Required action:
Every line of the records must be repeated exactly; pictures stay out.

■ ■ ■ ■ ■

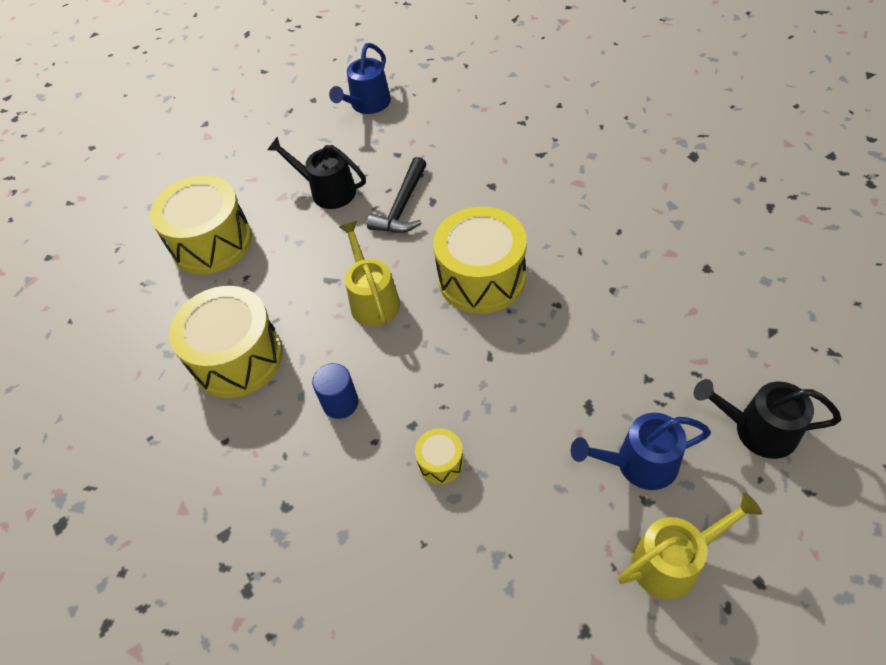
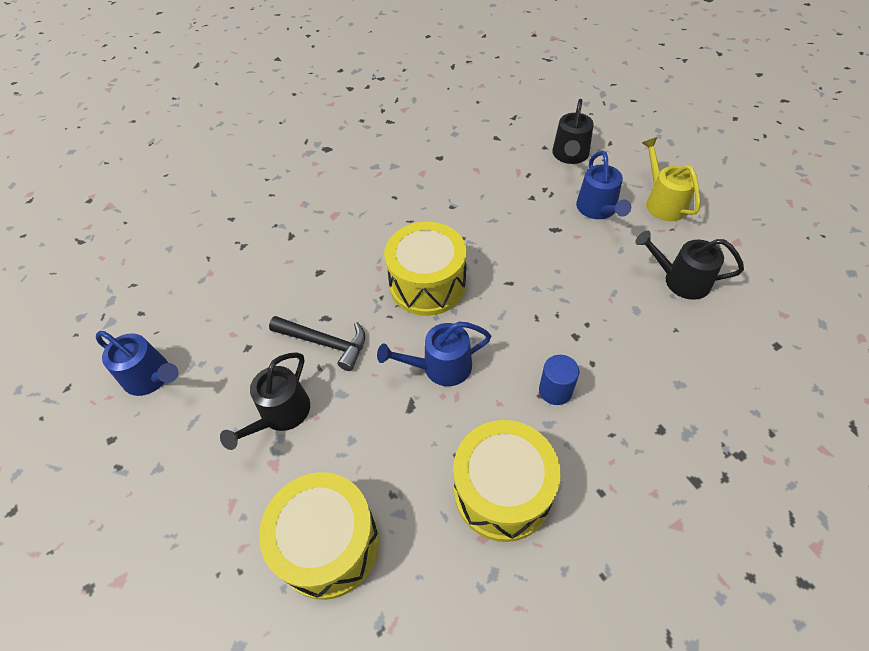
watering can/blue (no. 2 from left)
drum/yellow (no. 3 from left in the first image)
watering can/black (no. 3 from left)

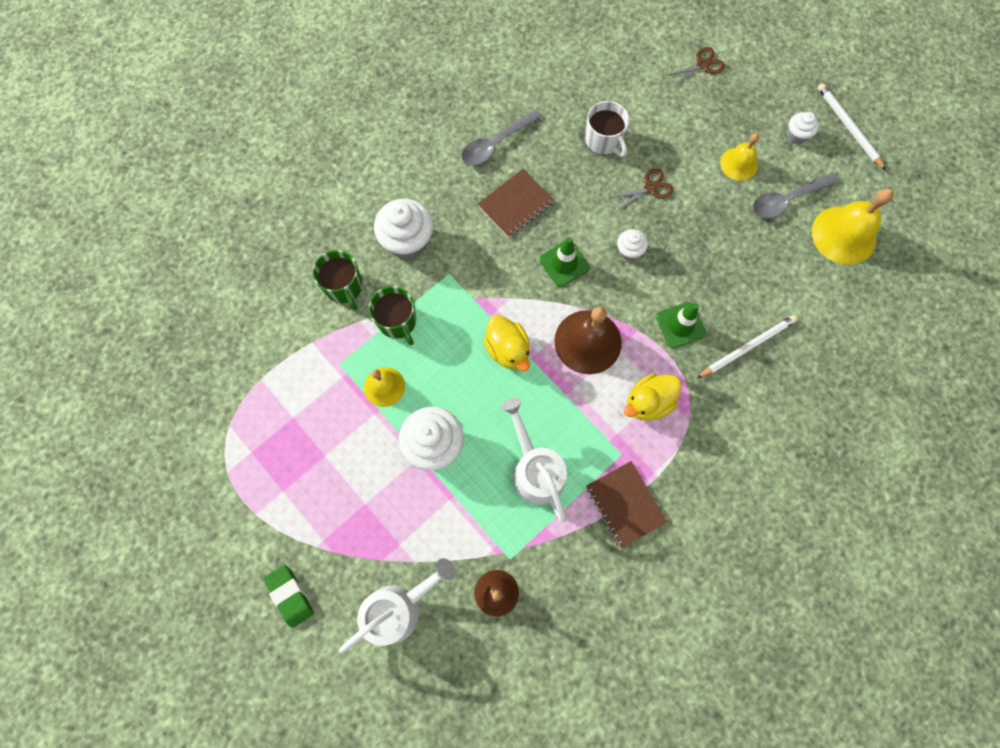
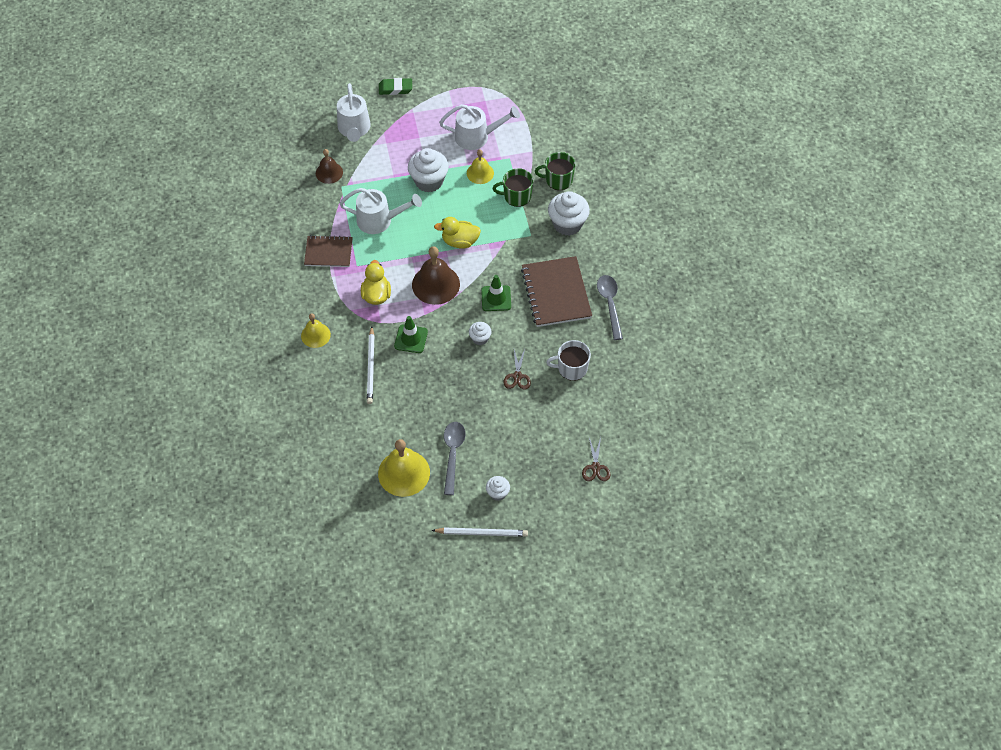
exercise book/dark brown (no. 2 from left)
bell/yellow (no. 1 from left)
watering can/pure white (no. 3 from left)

■ ■ ■ ■ ■

Finished exercise:
watering can/blue (no. 2 from left)
drum/yellow (no. 3 from left in the first image)
watering can/black (no. 3 from left)

exercise book/dark brown (no. 2 from left)
bell/yellow (no. 1 from left)
watering can/pure white (no. 3 from left)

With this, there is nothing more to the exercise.